Start of Available records

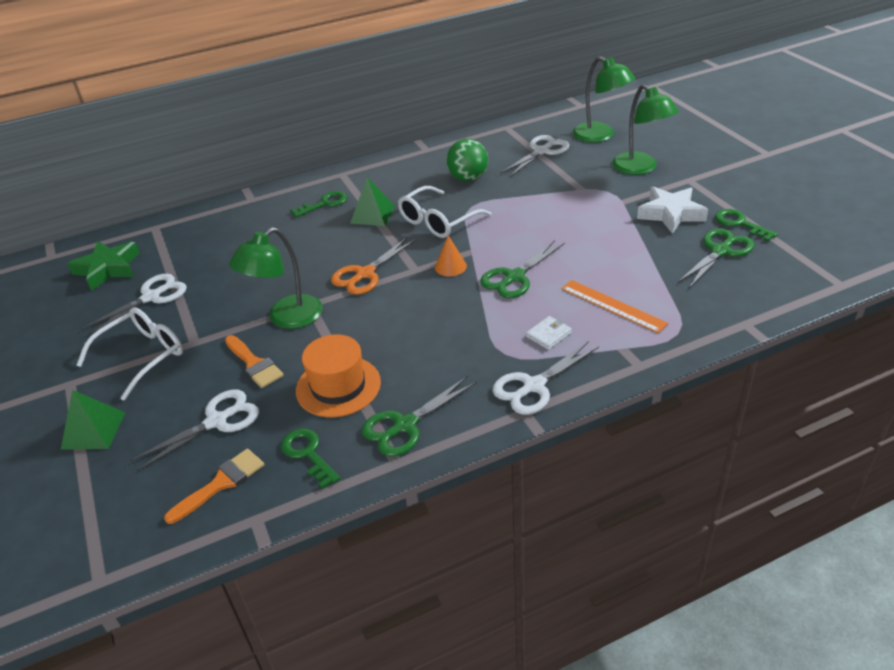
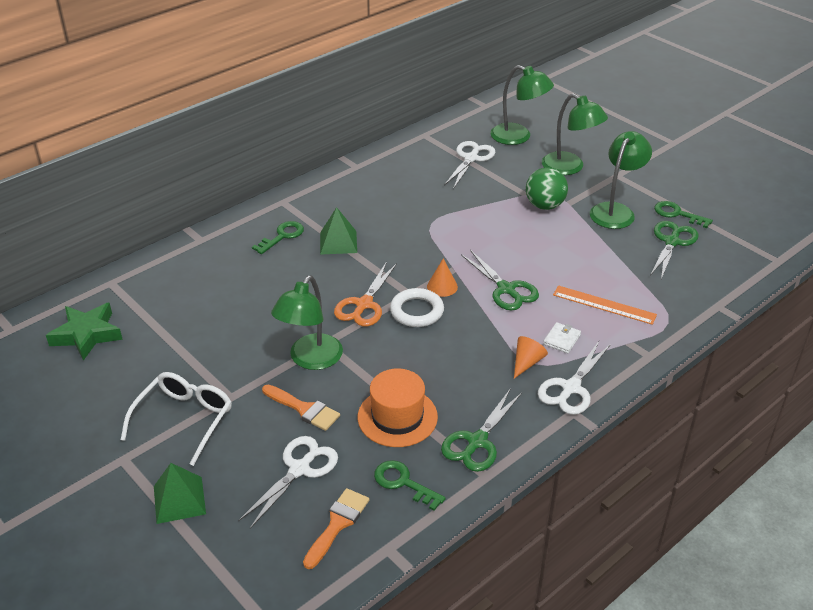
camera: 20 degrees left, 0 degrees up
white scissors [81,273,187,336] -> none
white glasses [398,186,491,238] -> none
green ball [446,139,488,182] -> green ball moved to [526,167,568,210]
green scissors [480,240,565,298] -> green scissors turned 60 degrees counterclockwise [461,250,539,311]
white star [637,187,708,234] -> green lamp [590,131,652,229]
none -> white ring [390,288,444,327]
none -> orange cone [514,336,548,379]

End of Available records

• [Instructions for the task]: Pictures are to be left out; otherwise, retype exactly the lines from the first line of the data through the line containing "green ball [446,139,488,182]".

• [Task response]:
camera: 20 degrees left, 0 degrees up
white scissors [81,273,187,336] -> none
white glasses [398,186,491,238] -> none
green ball [446,139,488,182] -> green ball moved to [526,167,568,210]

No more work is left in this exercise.